Whenever a line in the records below contains "black", pick it out.
########################################
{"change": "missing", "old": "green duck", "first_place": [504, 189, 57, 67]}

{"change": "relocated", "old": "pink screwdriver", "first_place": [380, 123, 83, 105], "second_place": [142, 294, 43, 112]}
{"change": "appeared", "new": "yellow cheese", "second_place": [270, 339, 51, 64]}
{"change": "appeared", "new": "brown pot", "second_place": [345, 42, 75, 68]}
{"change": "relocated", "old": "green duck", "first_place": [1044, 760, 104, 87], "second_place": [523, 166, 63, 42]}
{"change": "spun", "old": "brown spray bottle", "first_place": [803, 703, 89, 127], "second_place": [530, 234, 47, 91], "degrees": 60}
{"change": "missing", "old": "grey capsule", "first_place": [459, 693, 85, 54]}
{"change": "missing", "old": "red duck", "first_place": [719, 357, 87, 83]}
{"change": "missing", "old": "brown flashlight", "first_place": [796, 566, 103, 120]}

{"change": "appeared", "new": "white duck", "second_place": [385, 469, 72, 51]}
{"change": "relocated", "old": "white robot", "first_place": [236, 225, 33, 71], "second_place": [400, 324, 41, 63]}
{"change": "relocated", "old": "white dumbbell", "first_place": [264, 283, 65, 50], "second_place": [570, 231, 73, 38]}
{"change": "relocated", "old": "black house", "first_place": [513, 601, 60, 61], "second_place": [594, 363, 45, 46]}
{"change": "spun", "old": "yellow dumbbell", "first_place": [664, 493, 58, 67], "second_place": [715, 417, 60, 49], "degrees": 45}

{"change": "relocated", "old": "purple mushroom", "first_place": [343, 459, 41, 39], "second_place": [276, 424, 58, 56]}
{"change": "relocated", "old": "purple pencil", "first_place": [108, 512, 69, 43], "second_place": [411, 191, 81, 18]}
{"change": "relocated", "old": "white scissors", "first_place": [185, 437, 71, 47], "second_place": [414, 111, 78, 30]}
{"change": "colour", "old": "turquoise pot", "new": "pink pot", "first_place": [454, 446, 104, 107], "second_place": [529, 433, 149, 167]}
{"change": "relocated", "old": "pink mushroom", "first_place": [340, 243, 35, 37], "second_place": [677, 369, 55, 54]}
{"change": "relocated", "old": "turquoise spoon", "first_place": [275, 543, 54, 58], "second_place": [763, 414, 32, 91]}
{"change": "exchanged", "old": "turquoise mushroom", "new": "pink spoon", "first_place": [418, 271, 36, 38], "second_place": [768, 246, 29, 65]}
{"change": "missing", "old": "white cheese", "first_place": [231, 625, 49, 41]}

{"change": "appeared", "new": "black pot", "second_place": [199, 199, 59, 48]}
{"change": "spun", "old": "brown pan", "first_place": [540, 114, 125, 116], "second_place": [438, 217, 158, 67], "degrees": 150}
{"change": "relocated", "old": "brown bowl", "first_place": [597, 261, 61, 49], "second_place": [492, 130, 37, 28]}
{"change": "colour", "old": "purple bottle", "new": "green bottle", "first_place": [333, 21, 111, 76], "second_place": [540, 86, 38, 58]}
########################################
Result of the exercise:
{"change": "relocated", "old": "black house", "first_place": [513, 601, 60, 61], "second_place": [594, 363, 45, 46]}
{"change": "appeared", "new": "black pot", "second_place": [199, 199, 59, 48]}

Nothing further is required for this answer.